_EXERCISE DIRECTIONS_
What follows is data; output all of it exactly as given.
##### DATA FOR THE TASK
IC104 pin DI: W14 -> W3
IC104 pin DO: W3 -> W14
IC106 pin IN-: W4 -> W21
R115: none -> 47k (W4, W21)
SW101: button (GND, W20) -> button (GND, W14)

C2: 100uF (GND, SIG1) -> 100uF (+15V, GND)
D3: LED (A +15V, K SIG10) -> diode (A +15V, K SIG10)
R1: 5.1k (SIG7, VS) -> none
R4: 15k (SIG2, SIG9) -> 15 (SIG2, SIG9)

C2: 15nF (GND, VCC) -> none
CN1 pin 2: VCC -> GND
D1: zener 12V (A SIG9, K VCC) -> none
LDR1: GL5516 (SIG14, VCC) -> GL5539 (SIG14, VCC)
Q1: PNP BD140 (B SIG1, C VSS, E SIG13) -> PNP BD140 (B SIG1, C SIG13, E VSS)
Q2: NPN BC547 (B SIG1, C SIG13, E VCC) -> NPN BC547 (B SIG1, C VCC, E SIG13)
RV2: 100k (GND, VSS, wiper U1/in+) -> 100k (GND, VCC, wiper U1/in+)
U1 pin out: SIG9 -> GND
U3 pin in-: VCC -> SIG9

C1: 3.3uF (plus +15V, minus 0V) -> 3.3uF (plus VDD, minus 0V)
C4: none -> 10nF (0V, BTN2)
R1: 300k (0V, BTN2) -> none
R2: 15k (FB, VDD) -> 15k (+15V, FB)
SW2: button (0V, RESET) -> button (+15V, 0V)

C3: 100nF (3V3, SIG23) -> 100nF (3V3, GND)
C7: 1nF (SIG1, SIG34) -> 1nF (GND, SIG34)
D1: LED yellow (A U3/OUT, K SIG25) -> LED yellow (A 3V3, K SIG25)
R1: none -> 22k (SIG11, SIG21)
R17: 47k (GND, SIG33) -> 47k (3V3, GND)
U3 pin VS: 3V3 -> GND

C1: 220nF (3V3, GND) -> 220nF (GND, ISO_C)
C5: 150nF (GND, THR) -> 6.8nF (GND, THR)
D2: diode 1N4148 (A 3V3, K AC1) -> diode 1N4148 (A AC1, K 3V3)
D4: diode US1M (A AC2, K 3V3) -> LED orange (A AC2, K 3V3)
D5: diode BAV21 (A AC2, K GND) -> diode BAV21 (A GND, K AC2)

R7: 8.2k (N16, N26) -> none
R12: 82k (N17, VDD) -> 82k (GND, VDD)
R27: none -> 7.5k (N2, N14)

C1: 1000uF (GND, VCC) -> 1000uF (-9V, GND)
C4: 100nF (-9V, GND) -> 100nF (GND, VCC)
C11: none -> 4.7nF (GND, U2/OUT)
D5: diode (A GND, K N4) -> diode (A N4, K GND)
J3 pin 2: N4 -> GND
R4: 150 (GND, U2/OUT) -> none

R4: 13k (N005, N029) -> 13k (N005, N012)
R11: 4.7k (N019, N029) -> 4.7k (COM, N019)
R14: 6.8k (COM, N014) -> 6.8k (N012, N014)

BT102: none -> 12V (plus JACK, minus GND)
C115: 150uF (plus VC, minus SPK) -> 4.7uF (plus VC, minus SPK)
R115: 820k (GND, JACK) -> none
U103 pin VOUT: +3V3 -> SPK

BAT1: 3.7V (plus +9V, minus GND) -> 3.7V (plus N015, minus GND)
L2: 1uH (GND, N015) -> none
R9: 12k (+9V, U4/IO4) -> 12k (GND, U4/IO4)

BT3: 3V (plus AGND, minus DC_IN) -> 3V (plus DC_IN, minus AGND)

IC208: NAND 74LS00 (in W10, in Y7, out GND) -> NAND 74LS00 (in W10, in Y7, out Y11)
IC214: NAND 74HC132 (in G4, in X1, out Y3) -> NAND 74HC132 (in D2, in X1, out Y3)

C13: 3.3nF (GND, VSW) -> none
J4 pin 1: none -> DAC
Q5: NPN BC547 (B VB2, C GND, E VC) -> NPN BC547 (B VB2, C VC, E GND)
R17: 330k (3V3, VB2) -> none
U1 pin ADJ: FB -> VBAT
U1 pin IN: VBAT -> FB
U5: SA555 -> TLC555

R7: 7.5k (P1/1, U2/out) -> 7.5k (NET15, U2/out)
##########
_SOLUTION BELOW_
IC104 pin DI: W14 -> W3
IC104 pin DO: W3 -> W14
IC106 pin IN-: W4 -> W21
R115: none -> 47k (W4, W21)
SW101: button (GND, W20) -> button (GND, W14)

C2: 100uF (GND, SIG1) -> 100uF (+15V, GND)
D3: LED (A +15V, K SIG10) -> diode (A +15V, K SIG10)
R1: 5.1k (SIG7, VS) -> none
R4: 15k (SIG2, SIG9) -> 15 (SIG2, SIG9)

C2: 15nF (GND, VCC) -> none
CN1 pin 2: VCC -> GND
D1: zener 12V (A SIG9, K VCC) -> none
LDR1: GL5516 (SIG14, VCC) -> GL5539 (SIG14, VCC)
Q1: PNP BD140 (B SIG1, C VSS, E SIG13) -> PNP BD140 (B SIG1, C SIG13, E VSS)
Q2: NPN BC547 (B SIG1, C SIG13, E VCC) -> NPN BC547 (B SIG1, C VCC, E SIG13)
RV2: 100k (GND, VSS, wiper U1/in+) -> 100k (GND, VCC, wiper U1/in+)
U1 pin out: SIG9 -> GND
U3 pin in-: VCC -> SIG9

C1: 3.3uF (plus +15V, minus 0V) -> 3.3uF (plus VDD, minus 0V)
C4: none -> 10nF (0V, BTN2)
R1: 300k (0V, BTN2) -> none
R2: 15k (FB, VDD) -> 15k (+15V, FB)
SW2: button (0V, RESET) -> button (+15V, 0V)

C3: 100nF (3V3, SIG23) -> 100nF (3V3, GND)
C7: 1nF (SIG1, SIG34) -> 1nF (GND, SIG34)
D1: LED yellow (A U3/OUT, K SIG25) -> LED yellow (A 3V3, K SIG25)
R1: none -> 22k (SIG11, SIG21)
R17: 47k (GND, SIG33) -> 47k (3V3, GND)
U3 pin VS: 3V3 -> GND

C1: 220nF (3V3, GND) -> 220nF (GND, ISO_C)
C5: 150nF (GND, THR) -> 6.8nF (GND, THR)
D2: diode 1N4148 (A 3V3, K AC1) -> diode 1N4148 (A AC1, K 3V3)
D4: diode US1M (A AC2, K 3V3) -> LED orange (A AC2, K 3V3)
D5: diode BAV21 (A AC2, K GND) -> diode BAV21 (A GND, K AC2)

R7: 8.2k (N16, N26) -> none
R12: 82k (N17, VDD) -> 82k (GND, VDD)
R27: none -> 7.5k (N2, N14)

C1: 1000uF (GND, VCC) -> 1000uF (-9V, GND)
C4: 100nF (-9V, GND) -> 100nF (GND, VCC)
C11: none -> 4.7nF (GND, U2/OUT)
D5: diode (A GND, K N4) -> diode (A N4, K GND)
J3 pin 2: N4 -> GND
R4: 150 (GND, U2/OUT) -> none

R4: 13k (N005, N029) -> 13k (N005, N012)
R11: 4.7k (N019, N029) -> 4.7k (COM, N019)
R14: 6.8k (COM, N014) -> 6.8k (N012, N014)

BT102: none -> 12V (plus JACK, minus GND)
C115: 150uF (plus VC, minus SPK) -> 4.7uF (plus VC, minus SPK)
R115: 820k (GND, JACK) -> none
U103 pin VOUT: +3V3 -> SPK

BAT1: 3.7V (plus +9V, minus GND) -> 3.7V (plus N015, minus GND)
L2: 1uH (GND, N015) -> none
R9: 12k (+9V, U4/IO4) -> 12k (GND, U4/IO4)

BT3: 3V (plus AGND, minus DC_IN) -> 3V (plus DC_IN, minus AGND)

IC208: NAND 74LS00 (in W10, in Y7, out GND) -> NAND 74LS00 (in W10, in Y7, out Y11)
IC214: NAND 74HC132 (in G4, in X1, out Y3) -> NAND 74HC132 (in D2, in X1, out Y3)

C13: 3.3nF (GND, VSW) -> none
J4 pin 1: none -> DAC
Q5: NPN BC547 (B VB2, C GND, E VC) -> NPN BC547 (B VB2, C VC, E GND)
R17: 330k (3V3, VB2) -> none
U1 pin ADJ: FB -> VBAT
U1 pin IN: VBAT -> FB
U5: SA555 -> TLC555

R7: 7.5k (P1/1, U2/out) -> 7.5k (NET15, U2/out)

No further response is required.